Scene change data
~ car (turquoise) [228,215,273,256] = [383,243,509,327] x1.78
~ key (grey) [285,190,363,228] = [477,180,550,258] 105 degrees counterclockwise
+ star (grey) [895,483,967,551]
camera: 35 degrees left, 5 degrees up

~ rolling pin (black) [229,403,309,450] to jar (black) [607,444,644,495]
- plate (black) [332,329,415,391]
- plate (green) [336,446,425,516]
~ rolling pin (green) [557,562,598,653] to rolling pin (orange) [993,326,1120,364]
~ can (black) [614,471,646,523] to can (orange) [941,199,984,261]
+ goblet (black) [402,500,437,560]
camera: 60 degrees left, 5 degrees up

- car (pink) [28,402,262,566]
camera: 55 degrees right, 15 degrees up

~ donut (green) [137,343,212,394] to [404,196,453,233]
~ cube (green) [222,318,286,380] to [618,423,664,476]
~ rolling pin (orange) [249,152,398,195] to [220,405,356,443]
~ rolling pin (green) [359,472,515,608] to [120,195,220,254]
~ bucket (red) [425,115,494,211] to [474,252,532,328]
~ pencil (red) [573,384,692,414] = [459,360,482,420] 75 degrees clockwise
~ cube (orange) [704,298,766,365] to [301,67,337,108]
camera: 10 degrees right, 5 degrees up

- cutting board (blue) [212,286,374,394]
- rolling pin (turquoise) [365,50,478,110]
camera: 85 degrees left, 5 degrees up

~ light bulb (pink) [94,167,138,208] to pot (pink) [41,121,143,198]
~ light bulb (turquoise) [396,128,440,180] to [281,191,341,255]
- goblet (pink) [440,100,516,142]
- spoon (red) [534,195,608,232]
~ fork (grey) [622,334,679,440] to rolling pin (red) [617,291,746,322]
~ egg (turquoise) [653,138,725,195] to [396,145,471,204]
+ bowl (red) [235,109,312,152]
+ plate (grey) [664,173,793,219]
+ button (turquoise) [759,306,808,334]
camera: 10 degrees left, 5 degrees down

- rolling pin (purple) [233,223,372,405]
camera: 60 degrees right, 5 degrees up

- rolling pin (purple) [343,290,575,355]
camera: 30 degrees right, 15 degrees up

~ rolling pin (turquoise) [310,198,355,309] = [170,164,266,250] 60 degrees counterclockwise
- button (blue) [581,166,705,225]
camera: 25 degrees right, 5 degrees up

Your objective
The lines above are to be retyped exactly, with none omitted.

Your solution
~ car (turquoise) [228,215,273,256] = [383,243,509,327] x1.78
~ key (grey) [285,190,363,228] = [477,180,550,258] 105 degrees counterclockwise
+ star (grey) [895,483,967,551]
camera: 35 degrees left, 5 degrees up

~ rolling pin (black) [229,403,309,450] to jar (black) [607,444,644,495]
- plate (black) [332,329,415,391]
- plate (green) [336,446,425,516]
~ rolling pin (green) [557,562,598,653] to rolling pin (orange) [993,326,1120,364]
~ can (black) [614,471,646,523] to can (orange) [941,199,984,261]
+ goblet (black) [402,500,437,560]
camera: 60 degrees left, 5 degrees up

- car (pink) [28,402,262,566]
camera: 55 degrees right, 15 degrees up

~ donut (green) [137,343,212,394] to [404,196,453,233]
~ cube (green) [222,318,286,380] to [618,423,664,476]
~ rolling pin (orange) [249,152,398,195] to [220,405,356,443]
~ rolling pin (green) [359,472,515,608] to [120,195,220,254]
~ bucket (red) [425,115,494,211] to [474,252,532,328]
~ pencil (red) [573,384,692,414] = [459,360,482,420] 75 degrees clockwise
~ cube (orange) [704,298,766,365] to [301,67,337,108]
camera: 10 degrees right, 5 degrees up

- cutting board (blue) [212,286,374,394]
- rolling pin (turquoise) [365,50,478,110]
camera: 85 degrees left, 5 degrees up

~ light bulb (pink) [94,167,138,208] to pot (pink) [41,121,143,198]
~ light bulb (turquoise) [396,128,440,180] to [281,191,341,255]
- goblet (pink) [440,100,516,142]
- spoon (red) [534,195,608,232]
~ fork (grey) [622,334,679,440] to rolling pin (red) [617,291,746,322]
~ egg (turquoise) [653,138,725,195] to [396,145,471,204]
+ bowl (red) [235,109,312,152]
+ plate (grey) [664,173,793,219]
+ button (turquoise) [759,306,808,334]
camera: 10 degrees left, 5 degrees down

- rolling pin (purple) [233,223,372,405]
camera: 60 degrees right, 5 degrees up

- rolling pin (purple) [343,290,575,355]
camera: 30 degrees right, 15 degrees up

~ rolling pin (turquoise) [310,198,355,309] = [170,164,266,250] 60 degrees counterclockwise
- button (blue) [581,166,705,225]
camera: 25 degrees right, 5 degrees up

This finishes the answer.